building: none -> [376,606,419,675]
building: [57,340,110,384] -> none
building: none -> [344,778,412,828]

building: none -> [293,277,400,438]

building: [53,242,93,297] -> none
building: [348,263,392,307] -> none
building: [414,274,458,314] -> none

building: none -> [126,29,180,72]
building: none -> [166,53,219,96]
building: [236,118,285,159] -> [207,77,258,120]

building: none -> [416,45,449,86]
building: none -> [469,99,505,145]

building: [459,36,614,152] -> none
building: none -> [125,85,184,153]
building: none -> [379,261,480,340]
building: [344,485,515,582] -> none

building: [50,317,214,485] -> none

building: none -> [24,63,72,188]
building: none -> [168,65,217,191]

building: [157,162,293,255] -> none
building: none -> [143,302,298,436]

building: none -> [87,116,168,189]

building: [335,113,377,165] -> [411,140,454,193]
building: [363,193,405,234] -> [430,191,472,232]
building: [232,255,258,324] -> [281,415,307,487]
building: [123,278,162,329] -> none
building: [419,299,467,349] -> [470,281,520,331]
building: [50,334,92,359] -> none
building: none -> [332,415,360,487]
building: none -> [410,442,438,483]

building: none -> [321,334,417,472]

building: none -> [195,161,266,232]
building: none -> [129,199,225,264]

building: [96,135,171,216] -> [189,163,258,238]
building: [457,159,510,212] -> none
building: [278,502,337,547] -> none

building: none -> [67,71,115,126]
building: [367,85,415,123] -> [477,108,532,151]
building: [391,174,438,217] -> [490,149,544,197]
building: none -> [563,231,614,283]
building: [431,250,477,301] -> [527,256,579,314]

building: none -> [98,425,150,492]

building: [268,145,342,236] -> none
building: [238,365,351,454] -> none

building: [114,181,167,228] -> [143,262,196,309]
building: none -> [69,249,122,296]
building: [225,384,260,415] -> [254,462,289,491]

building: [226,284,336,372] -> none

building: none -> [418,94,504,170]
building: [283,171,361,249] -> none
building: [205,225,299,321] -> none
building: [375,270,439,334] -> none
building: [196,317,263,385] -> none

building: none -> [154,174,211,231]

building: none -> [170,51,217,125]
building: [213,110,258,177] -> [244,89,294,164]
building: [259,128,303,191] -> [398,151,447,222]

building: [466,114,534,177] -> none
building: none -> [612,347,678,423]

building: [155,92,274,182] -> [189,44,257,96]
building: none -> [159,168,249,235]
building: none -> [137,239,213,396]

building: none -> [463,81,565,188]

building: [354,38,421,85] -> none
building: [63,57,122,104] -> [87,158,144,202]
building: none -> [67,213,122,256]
********************
EXERCISE DESCRIPTION:
Your answer should be the lines above, from the line containing "building: [205,225,299,321] -> none" up to and including the line containing "building: none -> [612,347,678,423]", reproduced exactly and with nothing else.

SOLVED PROBLEM:
building: [205,225,299,321] -> none
building: [375,270,439,334] -> none
building: [196,317,263,385] -> none

building: none -> [154,174,211,231]

building: none -> [170,51,217,125]
building: [213,110,258,177] -> [244,89,294,164]
building: [259,128,303,191] -> [398,151,447,222]

building: [466,114,534,177] -> none
building: none -> [612,347,678,423]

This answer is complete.